Top of Working data
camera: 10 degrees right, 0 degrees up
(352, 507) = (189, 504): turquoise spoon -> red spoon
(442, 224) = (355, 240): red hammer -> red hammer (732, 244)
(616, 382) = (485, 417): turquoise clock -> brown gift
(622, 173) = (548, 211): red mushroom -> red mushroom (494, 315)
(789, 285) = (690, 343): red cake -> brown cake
Bottom of Working data
Top of Working data
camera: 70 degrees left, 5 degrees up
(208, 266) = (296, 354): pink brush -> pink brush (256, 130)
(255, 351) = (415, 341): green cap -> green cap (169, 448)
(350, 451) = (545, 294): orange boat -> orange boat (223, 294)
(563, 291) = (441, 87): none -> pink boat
Bottom of Working data
Exercise: Only one stretch of the data above is needed. Restate it word for word, from the line containing "(255, 351) = (415, 341): green" through the line containing "(563, 291) = (441, 87): none -> pink boat", both ends included.

Response area:
(255, 351) = (415, 341): green cap -> green cap (169, 448)
(350, 451) = (545, 294): orange boat -> orange boat (223, 294)
(563, 291) = (441, 87): none -> pink boat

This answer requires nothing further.